Required action: Please copy the data exactly as it stands, minus the images.

Collected material:
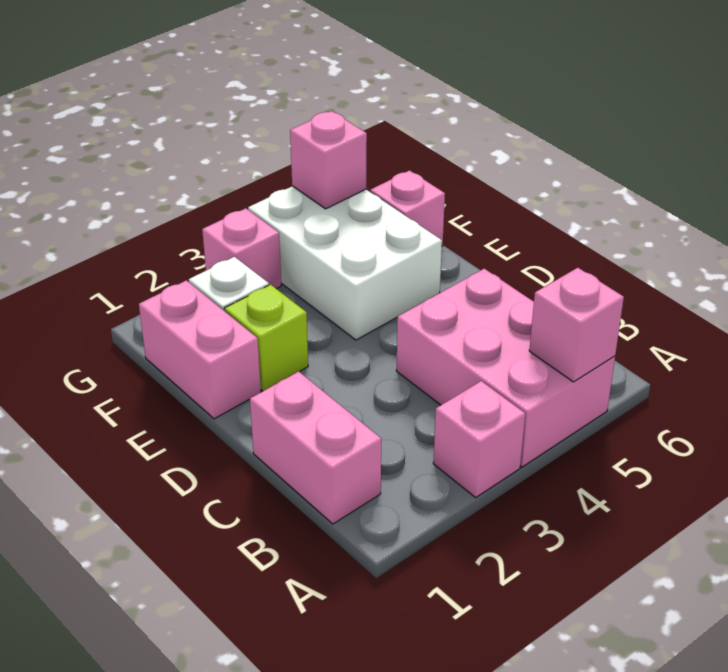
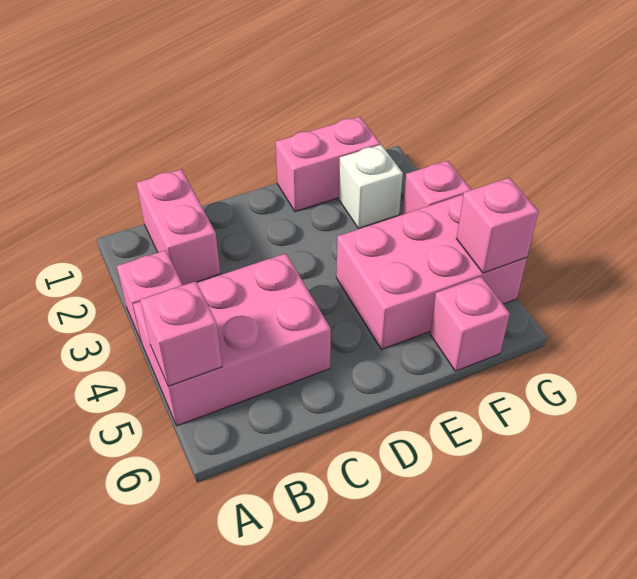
pink brick B1:C1 level 1 -> pink brick B1:B2 level 1
lime brick E2 level 1 -> none
white brick E4:G5 level 1 -> pink brick E4:G5 level 1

Output for this task:
pink brick B1:C1 level 1 -> pink brick B1:B2 level 1
lime brick E2 level 1 -> none
white brick E4:G5 level 1 -> pink brick E4:G5 level 1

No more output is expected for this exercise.